» PROMPT: Within the lines below, find those that hold the string "pink" and copy each one.

*** Opening of DATA PROVIDED ***

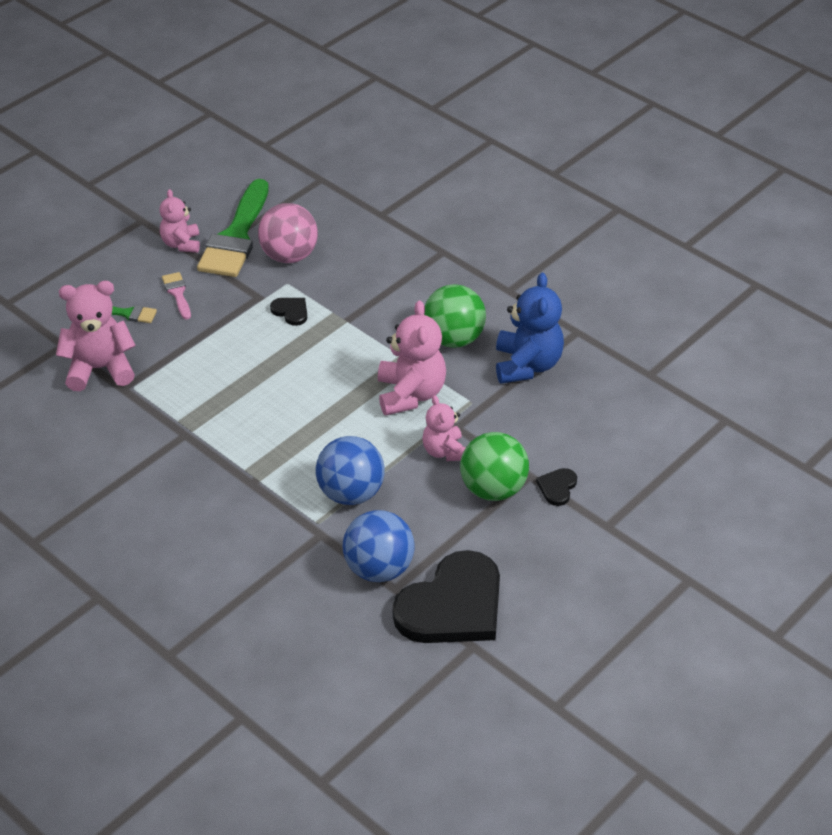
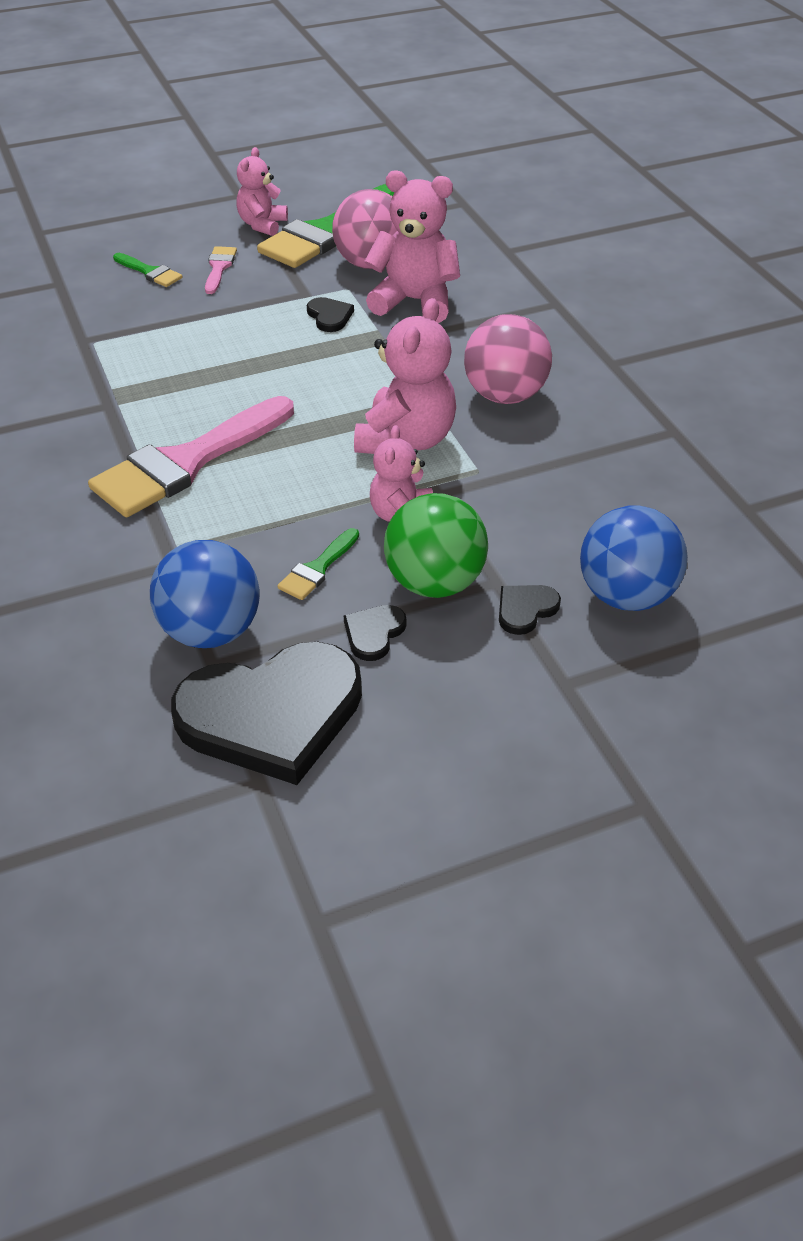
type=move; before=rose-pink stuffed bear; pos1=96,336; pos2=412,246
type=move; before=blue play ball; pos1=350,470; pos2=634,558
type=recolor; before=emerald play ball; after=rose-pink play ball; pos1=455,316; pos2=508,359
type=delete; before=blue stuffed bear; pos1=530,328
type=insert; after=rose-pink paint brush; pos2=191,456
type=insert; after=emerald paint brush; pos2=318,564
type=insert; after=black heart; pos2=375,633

*** Close of DATA PROVIDED ***

» SOLUTION FOR THIS EXERCISE:
type=move; before=rose-pink stuffed bear; pos1=96,336; pos2=412,246
type=recolor; before=emerald play ball; after=rose-pink play ball; pos1=455,316; pos2=508,359
type=insert; after=rose-pink paint brush; pos2=191,456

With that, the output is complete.